◆ Supplied material ◆
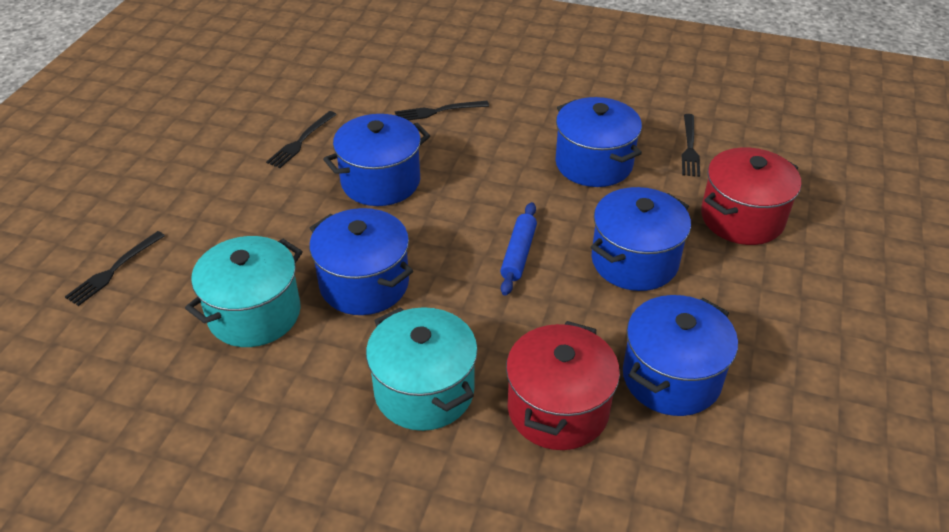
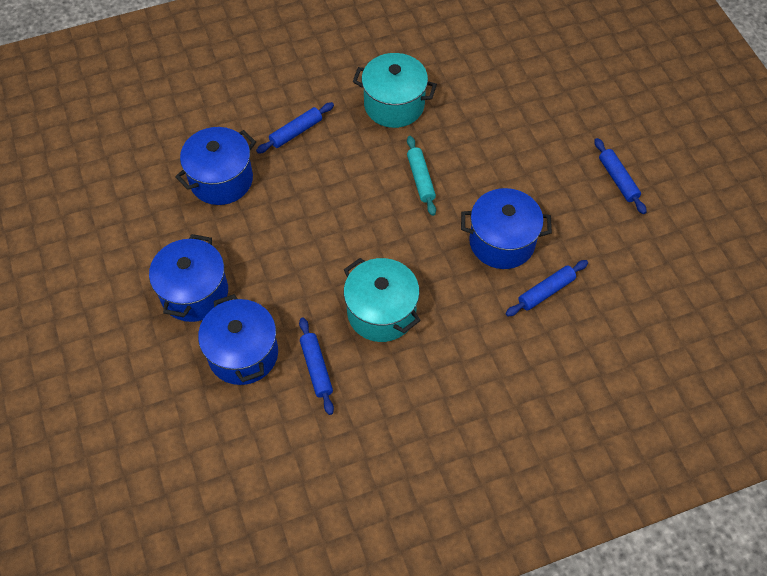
black fork: 4 -> 0
blue pot: 5 -> 4
blue rolling pin: 1 -> 4
red pot: 2 -> 0
turquoise rolling pin: 0 -> 1

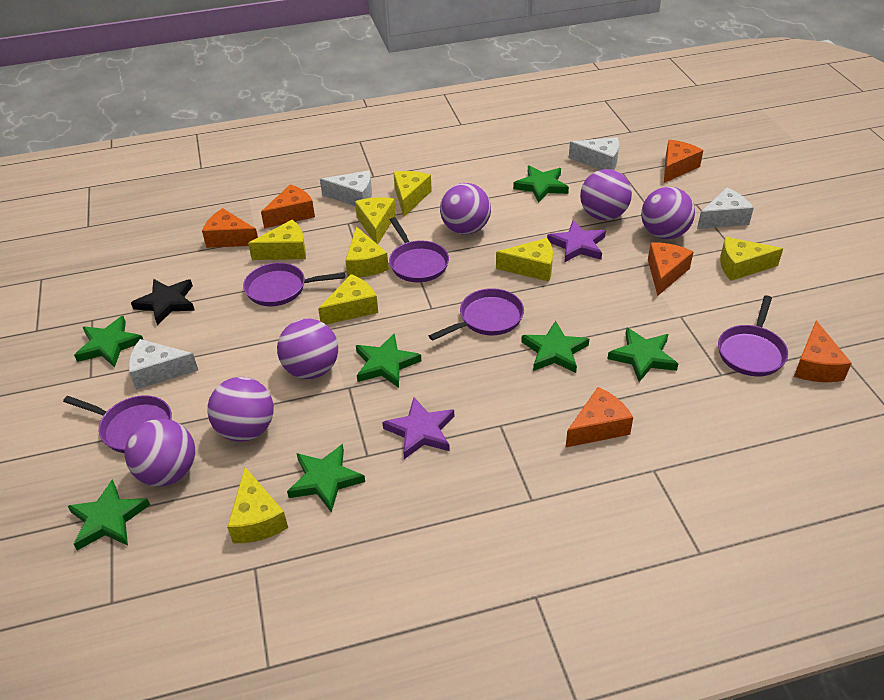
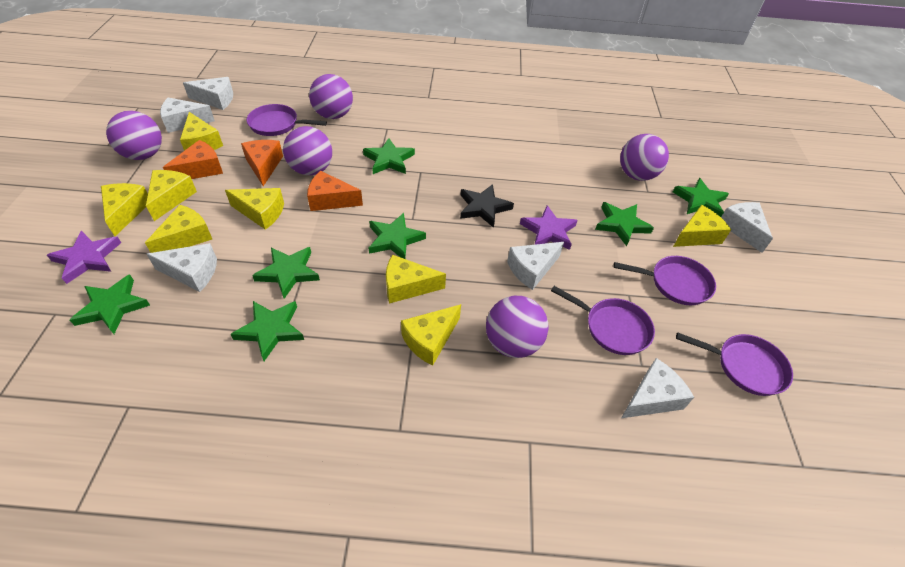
orange cheese: 6 -> 3
purple ball: 6 -> 5
purple pan: 5 -> 4
white cheese: 4 -> 6

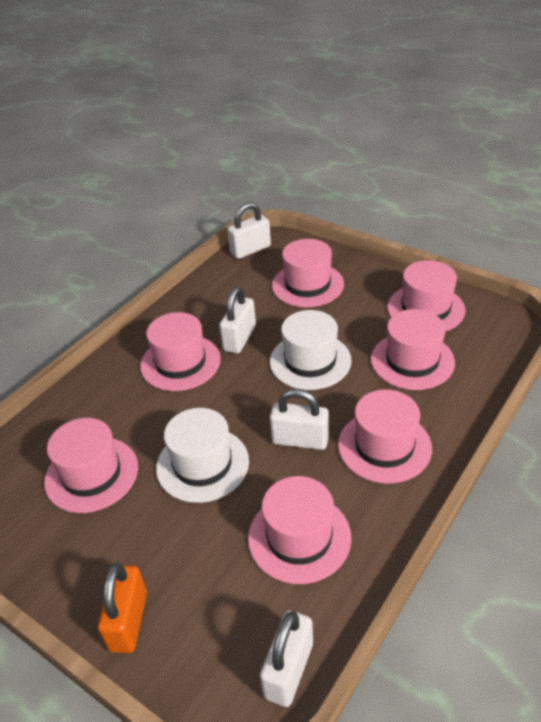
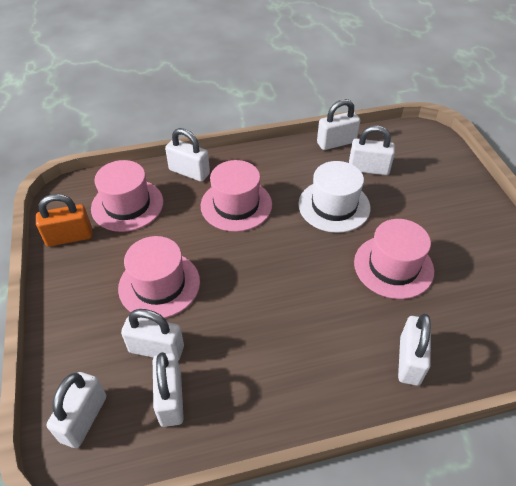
pink hat: 7 -> 4
white hat: 2 -> 1
white padlock: 4 -> 7

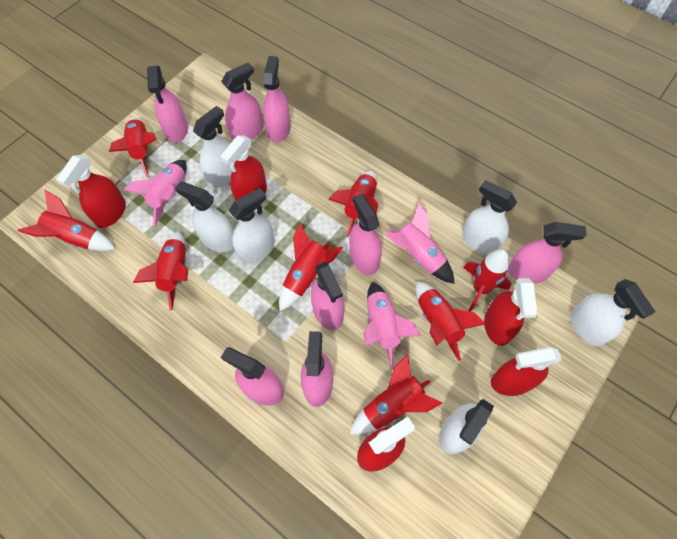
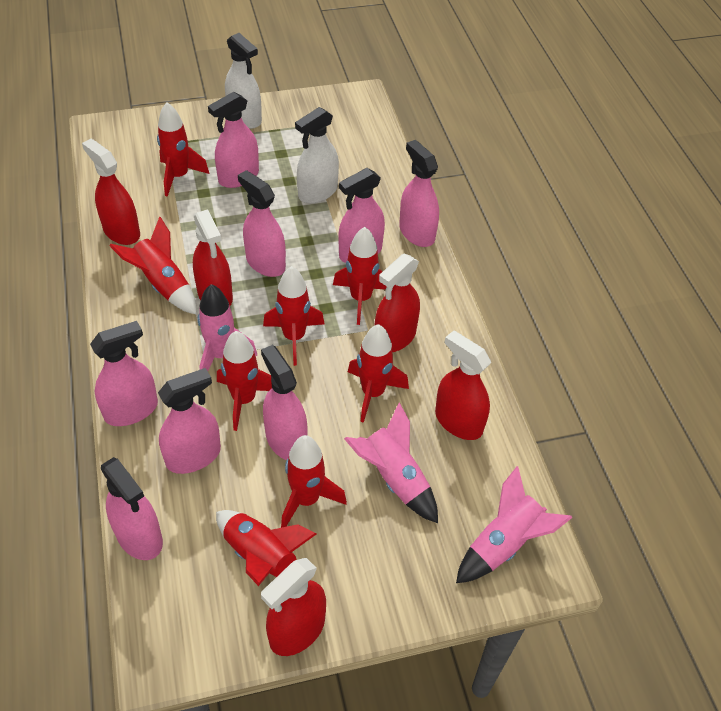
white spray bottle: 6 -> 2

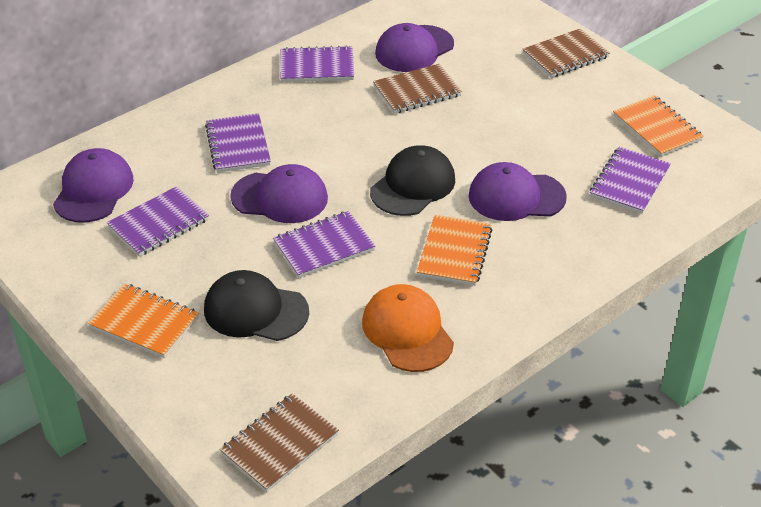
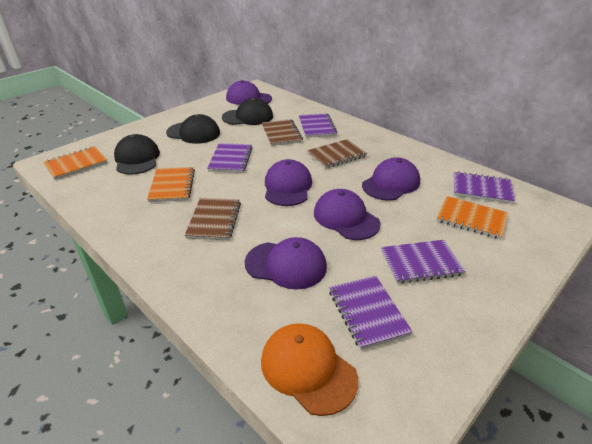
black cap: 2 -> 3
purple cap: 4 -> 5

◆ Task brief ◆
Copy the listing above exactly, minus the pictures.

◆ Written reply ◆
black fork: 4 -> 0
blue pot: 5 -> 4
blue rolling pin: 1 -> 4
red pot: 2 -> 0
turquoise rolling pin: 0 -> 1

orange cheese: 6 -> 3
purple ball: 6 -> 5
purple pan: 5 -> 4
white cheese: 4 -> 6

pink hat: 7 -> 4
white hat: 2 -> 1
white padlock: 4 -> 7

white spray bottle: 6 -> 2

black cap: 2 -> 3
purple cap: 4 -> 5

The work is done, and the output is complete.